TO DO: Filter the entries for lines with the word "removed".

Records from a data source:
-*-*-

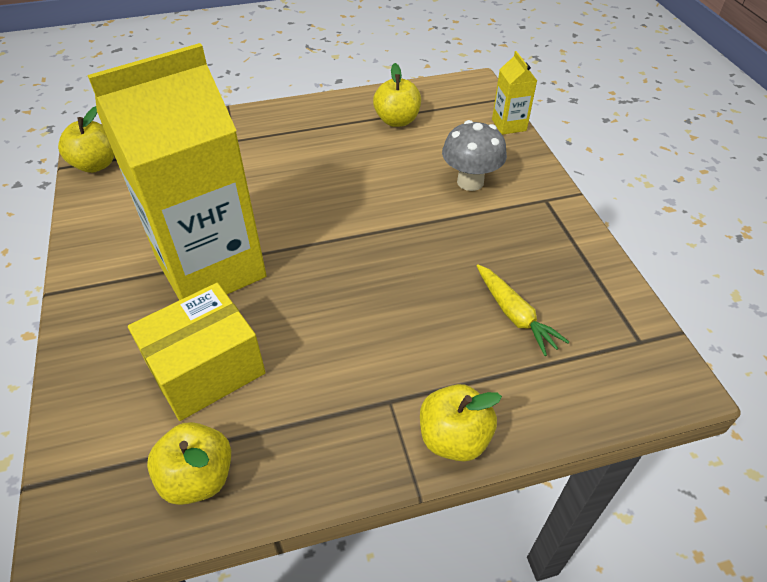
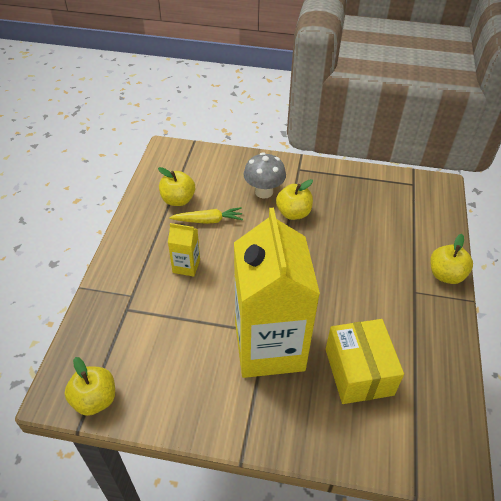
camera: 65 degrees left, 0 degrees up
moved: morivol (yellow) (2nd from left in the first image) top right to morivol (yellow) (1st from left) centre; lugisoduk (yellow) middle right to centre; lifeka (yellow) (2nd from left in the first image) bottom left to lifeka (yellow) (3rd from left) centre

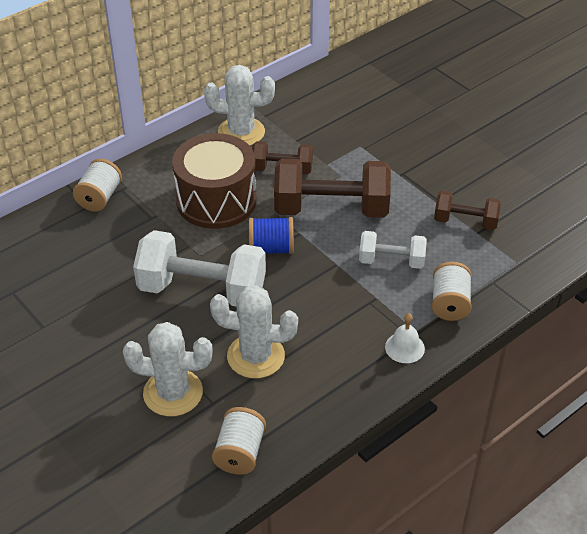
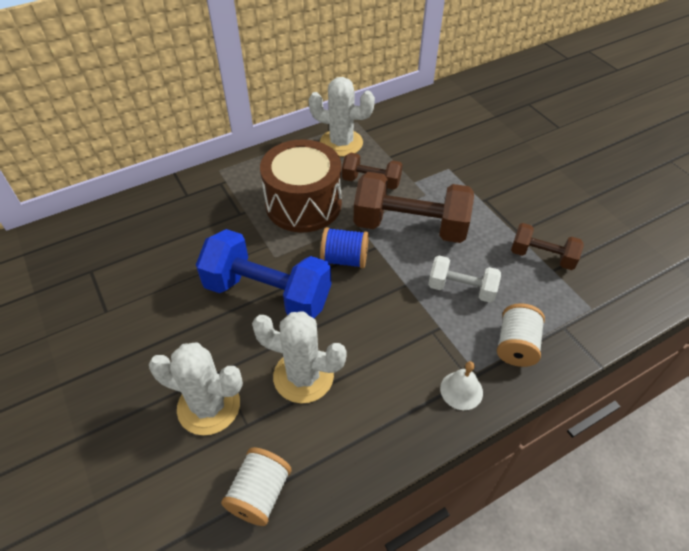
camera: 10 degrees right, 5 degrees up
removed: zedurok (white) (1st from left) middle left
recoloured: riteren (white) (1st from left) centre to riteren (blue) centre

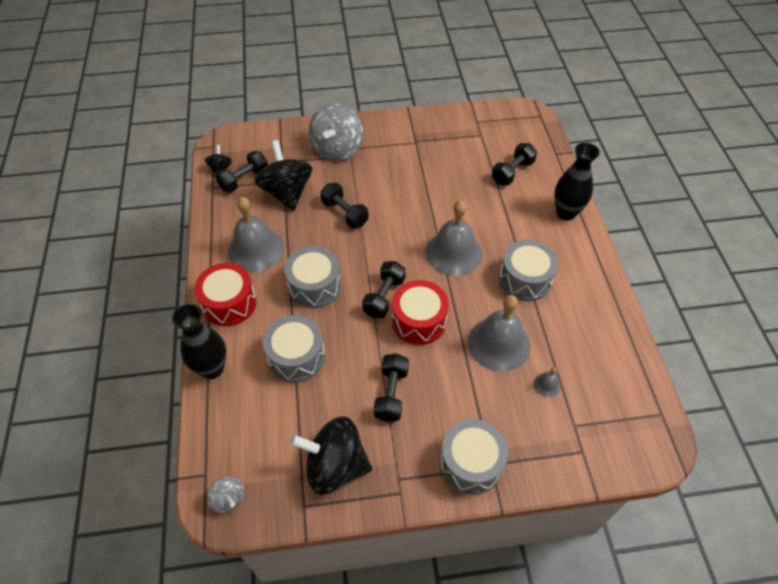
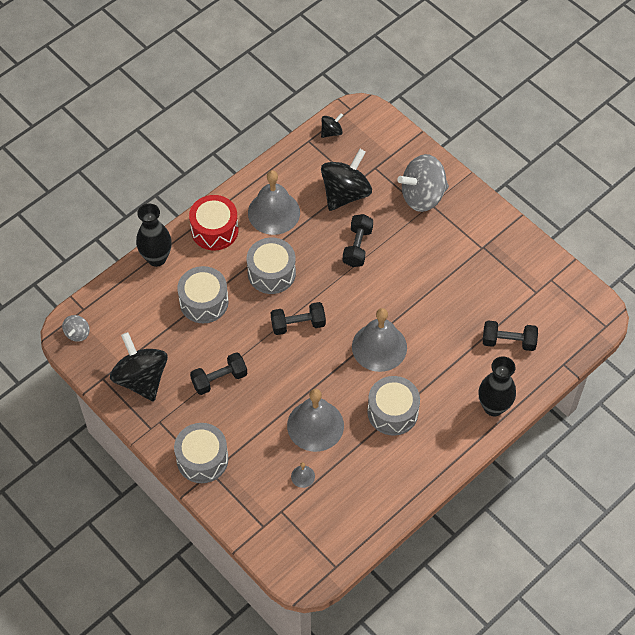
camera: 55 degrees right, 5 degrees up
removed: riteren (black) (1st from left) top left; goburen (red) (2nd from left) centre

-*-*-

EXPECTED ANSWER:
removed: zedurok (white) (1st from left) middle left
removed: riteren (black) (1st from left) top left; goburen (red) (2nd from left) centre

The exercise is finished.